(Collection entries)
· · · · ·

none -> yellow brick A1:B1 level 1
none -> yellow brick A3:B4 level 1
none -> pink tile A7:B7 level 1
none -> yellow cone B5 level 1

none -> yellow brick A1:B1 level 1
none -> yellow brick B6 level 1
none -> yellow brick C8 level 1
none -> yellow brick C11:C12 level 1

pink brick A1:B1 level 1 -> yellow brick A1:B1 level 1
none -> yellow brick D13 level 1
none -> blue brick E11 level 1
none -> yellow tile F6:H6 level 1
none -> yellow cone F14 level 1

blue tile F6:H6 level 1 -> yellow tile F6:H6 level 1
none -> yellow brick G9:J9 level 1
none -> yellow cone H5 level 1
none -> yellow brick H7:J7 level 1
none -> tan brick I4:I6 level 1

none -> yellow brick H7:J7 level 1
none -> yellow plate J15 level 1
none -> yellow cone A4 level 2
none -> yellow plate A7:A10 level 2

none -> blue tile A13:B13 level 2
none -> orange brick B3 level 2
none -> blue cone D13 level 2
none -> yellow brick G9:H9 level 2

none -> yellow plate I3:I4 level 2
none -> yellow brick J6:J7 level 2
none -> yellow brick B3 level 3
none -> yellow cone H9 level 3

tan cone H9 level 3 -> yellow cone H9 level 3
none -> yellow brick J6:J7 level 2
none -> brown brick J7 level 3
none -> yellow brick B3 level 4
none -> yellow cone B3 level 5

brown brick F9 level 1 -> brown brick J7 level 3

· · · · ·

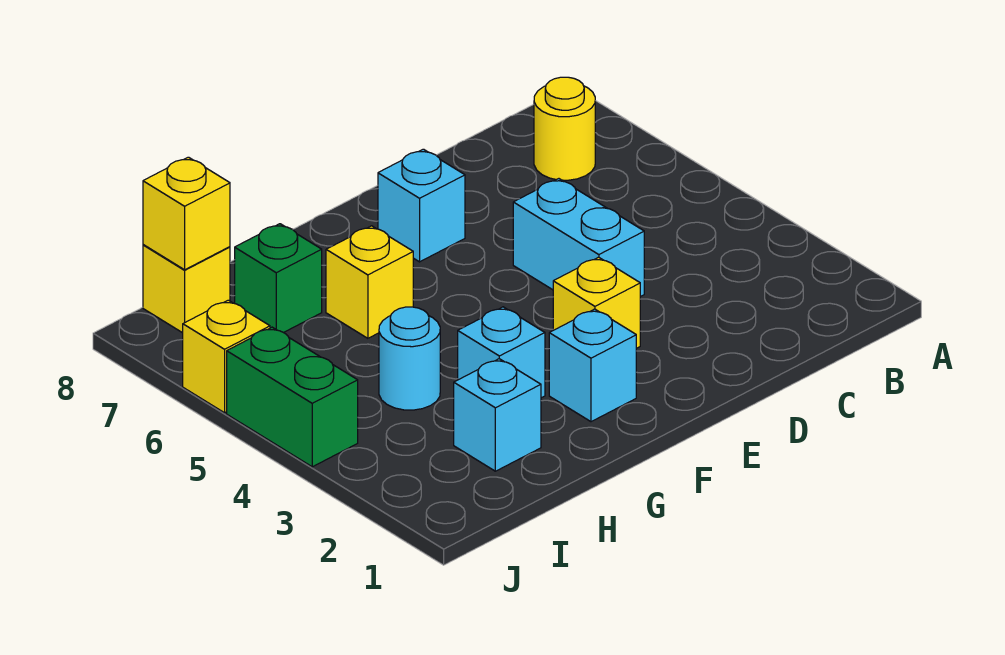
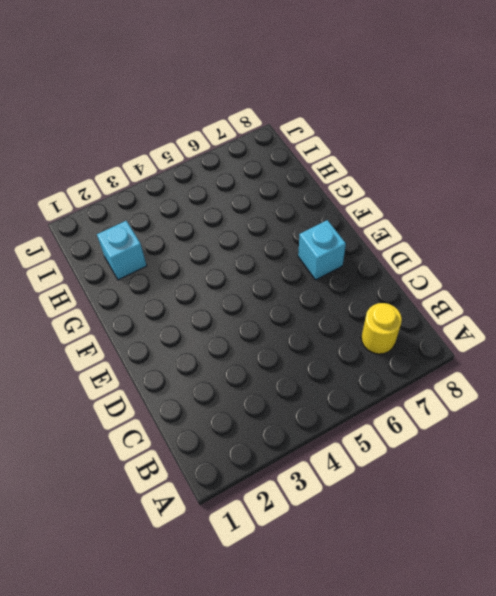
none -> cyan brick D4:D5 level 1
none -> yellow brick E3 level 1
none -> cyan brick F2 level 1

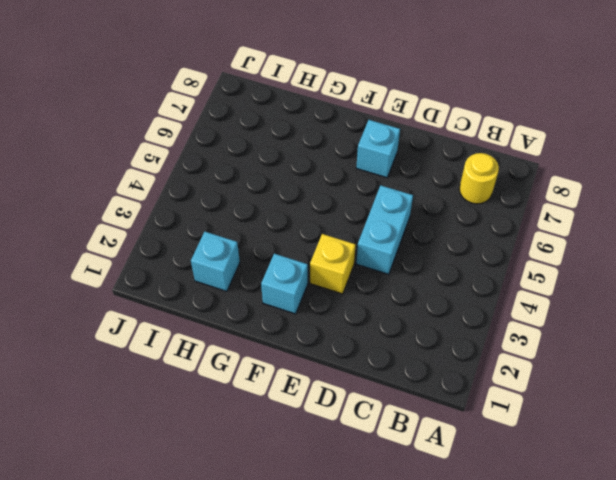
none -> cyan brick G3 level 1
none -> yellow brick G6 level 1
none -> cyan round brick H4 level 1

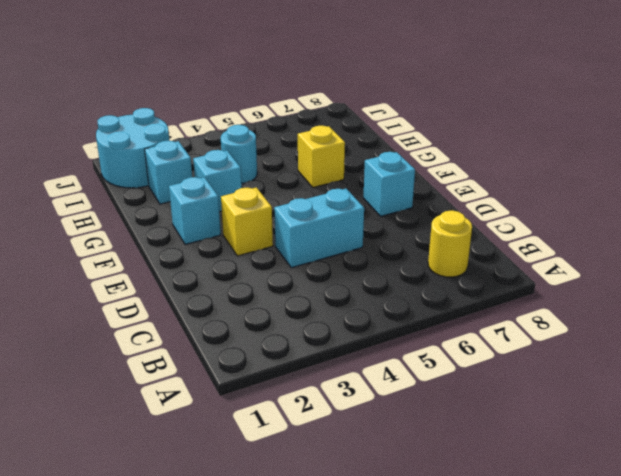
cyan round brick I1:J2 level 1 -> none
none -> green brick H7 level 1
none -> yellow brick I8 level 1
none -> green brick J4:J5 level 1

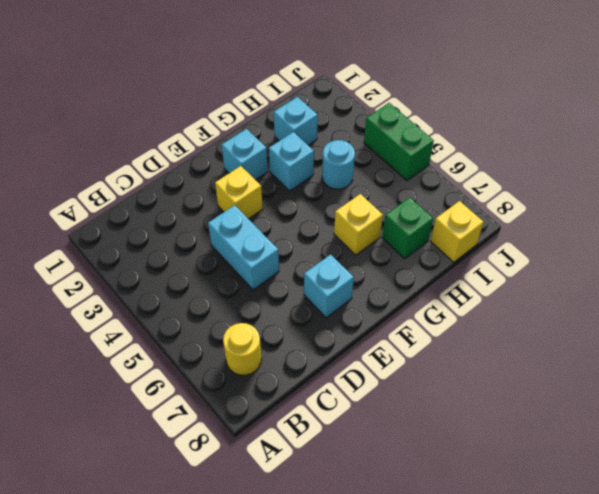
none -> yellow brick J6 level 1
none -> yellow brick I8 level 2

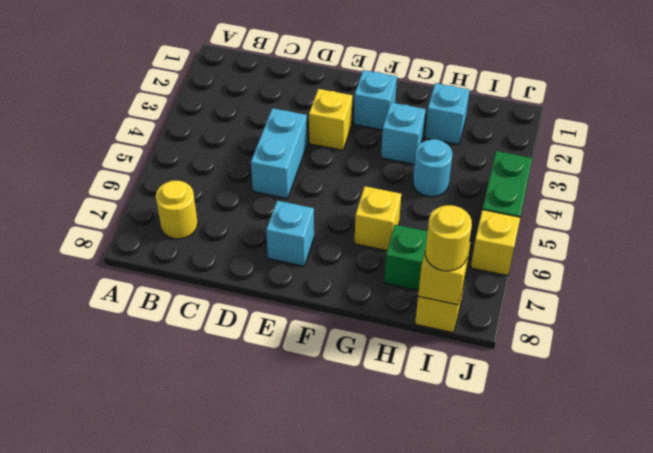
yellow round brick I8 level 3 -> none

· · · · ·

* [Exercise directions]: Look above for the line with "none -> brown brick J7 level 3" and the line with "brown brick F9"; transcribe both and all lines in between, exactly, and nothing else.

* [Response box]:
none -> brown brick J7 level 3
none -> yellow brick B3 level 4
none -> yellow cone B3 level 5

brown brick F9 level 1 -> brown brick J7 level 3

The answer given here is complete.